== Records for the exercise ==
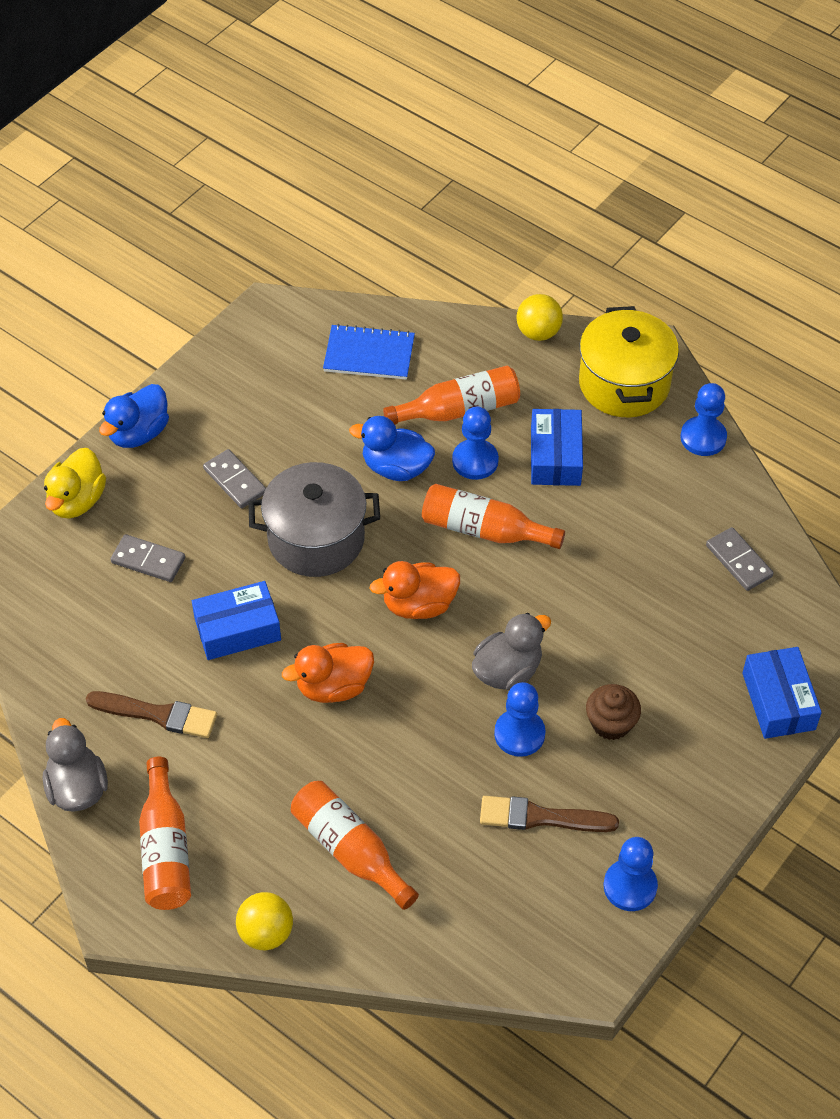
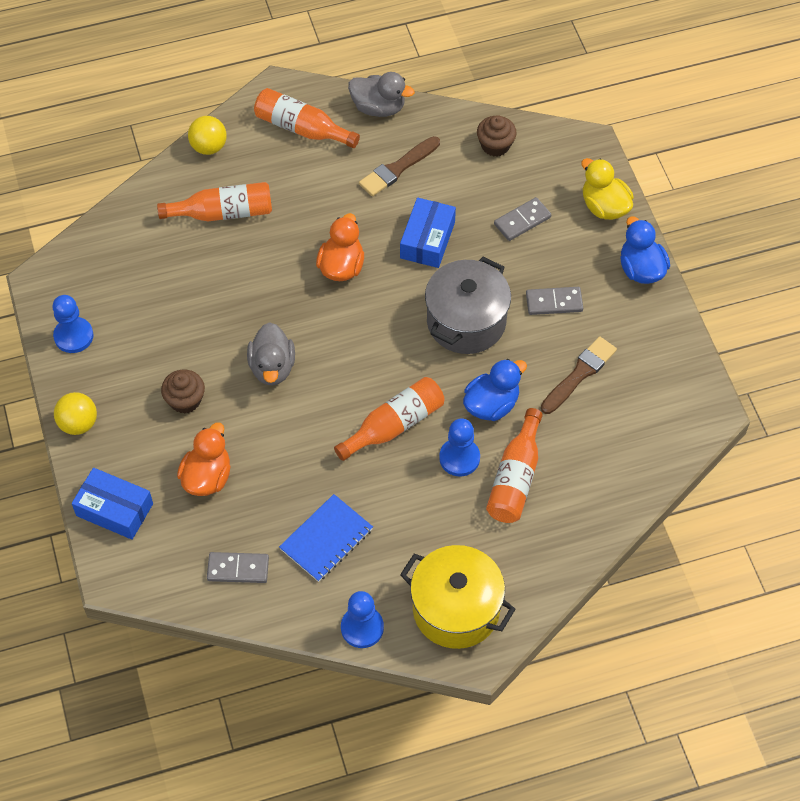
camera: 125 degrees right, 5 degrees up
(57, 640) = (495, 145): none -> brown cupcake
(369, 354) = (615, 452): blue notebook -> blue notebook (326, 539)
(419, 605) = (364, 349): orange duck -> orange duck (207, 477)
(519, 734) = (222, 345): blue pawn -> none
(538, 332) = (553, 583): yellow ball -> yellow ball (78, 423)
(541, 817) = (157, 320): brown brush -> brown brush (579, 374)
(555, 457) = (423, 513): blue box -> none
===
== Records for the exercise ==
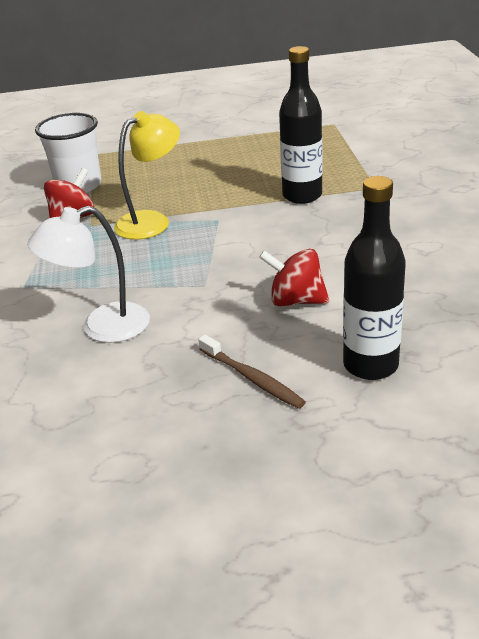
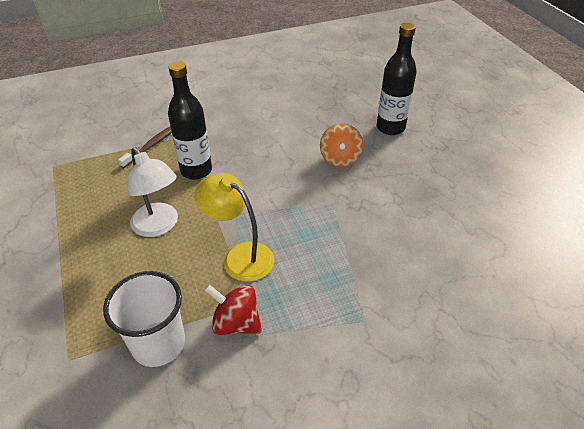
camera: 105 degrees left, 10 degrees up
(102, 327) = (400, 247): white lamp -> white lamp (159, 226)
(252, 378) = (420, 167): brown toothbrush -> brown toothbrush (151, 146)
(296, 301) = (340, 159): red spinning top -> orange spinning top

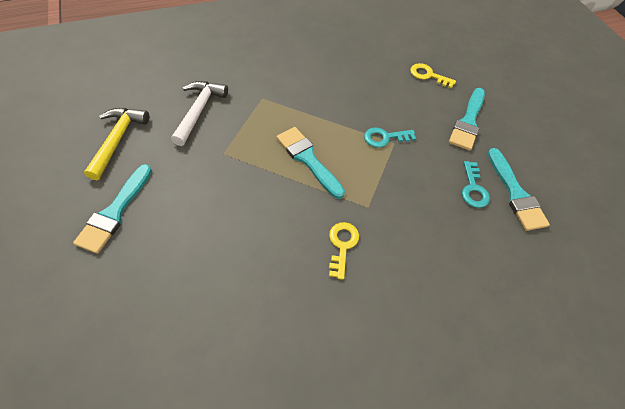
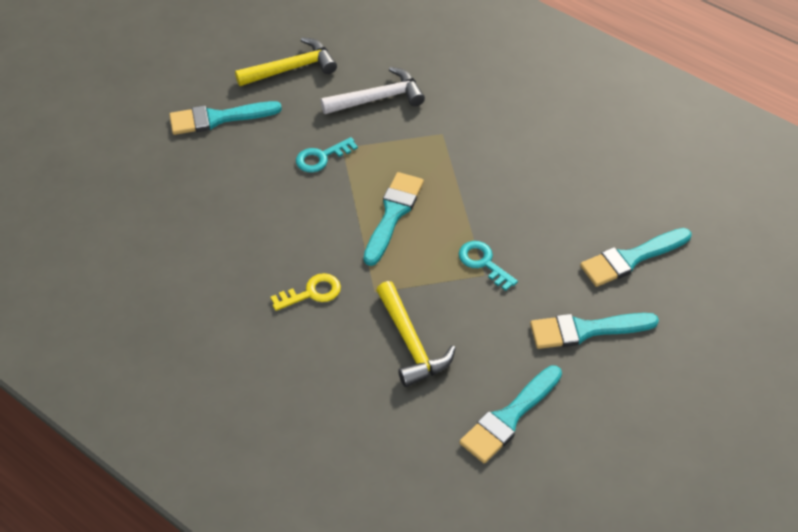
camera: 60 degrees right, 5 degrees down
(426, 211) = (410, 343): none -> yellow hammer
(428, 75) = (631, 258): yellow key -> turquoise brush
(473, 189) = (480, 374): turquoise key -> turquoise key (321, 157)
===
■ Task directions: All lines in the records with the string "right" should be copied out.

■ Answer space:
camera: 125 degrees right, 5 degrees up
camera: 60 degrees right, 5 degrees down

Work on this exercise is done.